▸ WHAT THE TASK REQUIRES
Return each line of the listing below that contains the string "ellipse", copied in full. Matching is case-sensitive.

-------- TASK MATERIAL

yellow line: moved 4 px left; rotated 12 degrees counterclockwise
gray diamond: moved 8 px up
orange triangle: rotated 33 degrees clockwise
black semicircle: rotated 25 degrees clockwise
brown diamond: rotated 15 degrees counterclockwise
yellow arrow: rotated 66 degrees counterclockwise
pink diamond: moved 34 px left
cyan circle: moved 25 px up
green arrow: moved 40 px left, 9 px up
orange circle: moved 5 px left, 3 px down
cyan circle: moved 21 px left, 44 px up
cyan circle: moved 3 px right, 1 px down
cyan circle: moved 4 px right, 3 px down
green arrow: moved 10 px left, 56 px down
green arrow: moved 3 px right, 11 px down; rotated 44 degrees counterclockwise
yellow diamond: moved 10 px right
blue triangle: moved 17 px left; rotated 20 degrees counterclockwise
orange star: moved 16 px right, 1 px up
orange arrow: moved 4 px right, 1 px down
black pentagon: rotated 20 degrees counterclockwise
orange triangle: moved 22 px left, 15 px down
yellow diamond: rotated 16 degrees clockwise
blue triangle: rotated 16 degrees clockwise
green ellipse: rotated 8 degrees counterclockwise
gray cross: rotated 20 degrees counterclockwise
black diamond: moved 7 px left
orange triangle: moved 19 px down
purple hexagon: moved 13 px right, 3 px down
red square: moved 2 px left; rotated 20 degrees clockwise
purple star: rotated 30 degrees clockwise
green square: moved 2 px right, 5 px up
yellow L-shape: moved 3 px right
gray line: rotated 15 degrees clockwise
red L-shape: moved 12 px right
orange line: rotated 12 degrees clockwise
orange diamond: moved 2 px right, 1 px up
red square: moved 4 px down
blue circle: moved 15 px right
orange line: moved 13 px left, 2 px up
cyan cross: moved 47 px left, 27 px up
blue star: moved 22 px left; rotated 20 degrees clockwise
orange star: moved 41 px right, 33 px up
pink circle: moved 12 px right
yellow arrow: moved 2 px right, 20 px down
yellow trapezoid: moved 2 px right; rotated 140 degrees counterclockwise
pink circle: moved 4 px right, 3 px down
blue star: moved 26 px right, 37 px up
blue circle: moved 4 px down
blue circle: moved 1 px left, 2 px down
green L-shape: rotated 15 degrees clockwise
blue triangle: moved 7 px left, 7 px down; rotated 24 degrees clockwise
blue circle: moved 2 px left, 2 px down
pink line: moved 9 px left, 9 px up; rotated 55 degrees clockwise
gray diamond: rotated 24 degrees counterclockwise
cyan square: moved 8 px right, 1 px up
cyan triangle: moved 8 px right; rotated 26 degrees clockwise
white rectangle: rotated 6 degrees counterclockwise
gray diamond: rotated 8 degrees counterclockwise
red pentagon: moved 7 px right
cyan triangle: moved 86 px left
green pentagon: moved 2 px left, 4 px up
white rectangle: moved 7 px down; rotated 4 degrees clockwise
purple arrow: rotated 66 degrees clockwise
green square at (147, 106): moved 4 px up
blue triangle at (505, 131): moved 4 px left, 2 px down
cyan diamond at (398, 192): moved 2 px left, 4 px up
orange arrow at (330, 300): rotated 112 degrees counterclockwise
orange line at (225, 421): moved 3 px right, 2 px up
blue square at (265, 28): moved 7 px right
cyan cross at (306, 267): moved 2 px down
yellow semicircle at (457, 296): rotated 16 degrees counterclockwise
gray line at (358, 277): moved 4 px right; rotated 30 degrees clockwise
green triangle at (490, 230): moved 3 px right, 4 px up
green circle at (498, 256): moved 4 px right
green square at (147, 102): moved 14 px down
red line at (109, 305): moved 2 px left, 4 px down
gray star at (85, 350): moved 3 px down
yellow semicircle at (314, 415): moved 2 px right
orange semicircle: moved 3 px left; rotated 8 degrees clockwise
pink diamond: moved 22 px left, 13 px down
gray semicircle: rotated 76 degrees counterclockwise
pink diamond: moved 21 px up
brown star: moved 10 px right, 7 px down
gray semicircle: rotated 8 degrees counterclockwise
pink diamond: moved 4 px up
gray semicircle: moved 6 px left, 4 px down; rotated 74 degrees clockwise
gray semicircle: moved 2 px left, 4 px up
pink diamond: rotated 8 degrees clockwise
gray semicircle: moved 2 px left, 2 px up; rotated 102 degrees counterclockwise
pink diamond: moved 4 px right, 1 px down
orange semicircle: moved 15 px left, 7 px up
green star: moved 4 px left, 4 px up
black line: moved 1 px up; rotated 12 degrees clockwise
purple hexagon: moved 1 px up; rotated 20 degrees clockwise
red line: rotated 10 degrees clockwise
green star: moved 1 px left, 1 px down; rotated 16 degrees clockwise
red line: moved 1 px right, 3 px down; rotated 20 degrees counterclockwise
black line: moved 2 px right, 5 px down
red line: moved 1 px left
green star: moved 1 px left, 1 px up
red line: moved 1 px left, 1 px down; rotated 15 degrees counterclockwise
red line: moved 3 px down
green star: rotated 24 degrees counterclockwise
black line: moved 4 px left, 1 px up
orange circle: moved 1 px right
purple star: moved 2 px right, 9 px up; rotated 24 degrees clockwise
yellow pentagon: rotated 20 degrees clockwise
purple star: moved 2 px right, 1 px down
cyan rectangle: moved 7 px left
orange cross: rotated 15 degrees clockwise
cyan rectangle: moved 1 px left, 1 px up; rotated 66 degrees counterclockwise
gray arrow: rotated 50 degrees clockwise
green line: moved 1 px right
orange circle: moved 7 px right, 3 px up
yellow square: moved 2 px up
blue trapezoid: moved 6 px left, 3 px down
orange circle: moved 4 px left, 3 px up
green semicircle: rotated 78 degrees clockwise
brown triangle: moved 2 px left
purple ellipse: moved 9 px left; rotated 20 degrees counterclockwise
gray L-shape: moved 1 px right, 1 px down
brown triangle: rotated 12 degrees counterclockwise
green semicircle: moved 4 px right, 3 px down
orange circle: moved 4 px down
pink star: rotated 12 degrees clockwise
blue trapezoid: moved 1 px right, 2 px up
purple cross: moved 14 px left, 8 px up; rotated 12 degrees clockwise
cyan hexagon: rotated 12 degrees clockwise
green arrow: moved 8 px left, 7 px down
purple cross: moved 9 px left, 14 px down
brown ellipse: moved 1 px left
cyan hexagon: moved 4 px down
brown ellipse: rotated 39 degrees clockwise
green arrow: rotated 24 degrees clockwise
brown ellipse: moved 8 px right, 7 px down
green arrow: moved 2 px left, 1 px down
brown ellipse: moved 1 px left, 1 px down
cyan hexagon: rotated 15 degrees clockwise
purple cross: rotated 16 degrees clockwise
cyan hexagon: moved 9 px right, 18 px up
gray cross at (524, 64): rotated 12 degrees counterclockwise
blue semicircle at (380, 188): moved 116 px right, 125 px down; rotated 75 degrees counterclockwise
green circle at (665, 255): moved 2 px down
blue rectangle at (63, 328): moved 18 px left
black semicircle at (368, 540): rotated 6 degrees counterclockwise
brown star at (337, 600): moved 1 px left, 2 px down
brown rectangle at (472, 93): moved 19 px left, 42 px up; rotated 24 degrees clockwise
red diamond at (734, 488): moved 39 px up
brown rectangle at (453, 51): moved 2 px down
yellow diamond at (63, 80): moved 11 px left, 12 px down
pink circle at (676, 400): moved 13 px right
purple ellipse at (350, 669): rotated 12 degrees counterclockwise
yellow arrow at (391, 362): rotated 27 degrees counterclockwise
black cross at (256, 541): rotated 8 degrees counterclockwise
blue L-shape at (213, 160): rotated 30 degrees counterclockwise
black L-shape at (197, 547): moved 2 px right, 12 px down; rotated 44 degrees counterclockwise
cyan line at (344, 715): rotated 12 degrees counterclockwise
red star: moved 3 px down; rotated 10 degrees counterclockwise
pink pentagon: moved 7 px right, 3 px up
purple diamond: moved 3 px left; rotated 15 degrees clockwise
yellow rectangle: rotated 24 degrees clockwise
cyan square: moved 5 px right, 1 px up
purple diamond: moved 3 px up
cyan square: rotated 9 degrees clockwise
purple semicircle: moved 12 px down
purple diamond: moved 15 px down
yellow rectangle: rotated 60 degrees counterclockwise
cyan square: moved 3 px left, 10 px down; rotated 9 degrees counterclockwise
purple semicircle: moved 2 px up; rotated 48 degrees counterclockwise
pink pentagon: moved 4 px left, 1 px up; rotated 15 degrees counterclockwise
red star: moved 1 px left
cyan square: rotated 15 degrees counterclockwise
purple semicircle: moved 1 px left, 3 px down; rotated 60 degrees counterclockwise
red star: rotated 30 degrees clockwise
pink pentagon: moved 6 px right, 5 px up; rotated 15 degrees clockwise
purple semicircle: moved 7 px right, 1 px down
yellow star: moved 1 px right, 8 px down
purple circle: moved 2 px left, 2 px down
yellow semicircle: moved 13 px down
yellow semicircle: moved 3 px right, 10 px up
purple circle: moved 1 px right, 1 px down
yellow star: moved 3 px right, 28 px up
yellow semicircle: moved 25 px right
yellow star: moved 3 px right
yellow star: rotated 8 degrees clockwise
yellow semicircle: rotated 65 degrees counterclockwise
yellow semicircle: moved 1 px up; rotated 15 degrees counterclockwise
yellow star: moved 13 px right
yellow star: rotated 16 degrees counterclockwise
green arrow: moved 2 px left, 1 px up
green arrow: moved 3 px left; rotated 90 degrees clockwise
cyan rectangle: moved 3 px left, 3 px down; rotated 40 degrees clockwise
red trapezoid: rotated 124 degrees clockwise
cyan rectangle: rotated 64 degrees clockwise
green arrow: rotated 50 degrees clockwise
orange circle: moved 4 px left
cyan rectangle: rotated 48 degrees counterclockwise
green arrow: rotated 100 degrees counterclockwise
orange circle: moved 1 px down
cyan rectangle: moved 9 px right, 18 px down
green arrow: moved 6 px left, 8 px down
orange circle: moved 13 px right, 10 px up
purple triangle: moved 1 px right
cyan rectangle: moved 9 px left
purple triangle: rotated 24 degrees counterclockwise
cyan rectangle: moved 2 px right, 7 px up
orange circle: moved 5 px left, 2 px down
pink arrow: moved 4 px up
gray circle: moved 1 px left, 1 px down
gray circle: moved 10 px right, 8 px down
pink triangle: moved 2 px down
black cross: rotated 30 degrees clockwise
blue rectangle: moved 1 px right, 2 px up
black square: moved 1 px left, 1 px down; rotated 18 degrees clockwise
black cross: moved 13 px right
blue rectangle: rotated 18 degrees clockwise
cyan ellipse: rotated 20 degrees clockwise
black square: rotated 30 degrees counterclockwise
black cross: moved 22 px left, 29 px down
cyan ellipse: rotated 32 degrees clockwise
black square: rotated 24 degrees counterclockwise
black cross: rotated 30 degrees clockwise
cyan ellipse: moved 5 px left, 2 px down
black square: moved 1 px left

----------------

▸ WRITTEN SOLUTION
green ellipse: rotated 8 degrees counterclockwise
purple ellipse: moved 9 px left; rotated 20 degrees counterclockwise
brown ellipse: moved 1 px left
brown ellipse: rotated 39 degrees clockwise
brown ellipse: moved 8 px right, 7 px down
brown ellipse: moved 1 px left, 1 px down
purple ellipse at (350, 669): rotated 12 degrees counterclockwise
cyan ellipse: rotated 20 degrees clockwise
cyan ellipse: rotated 32 degrees clockwise
cyan ellipse: moved 5 px left, 2 px down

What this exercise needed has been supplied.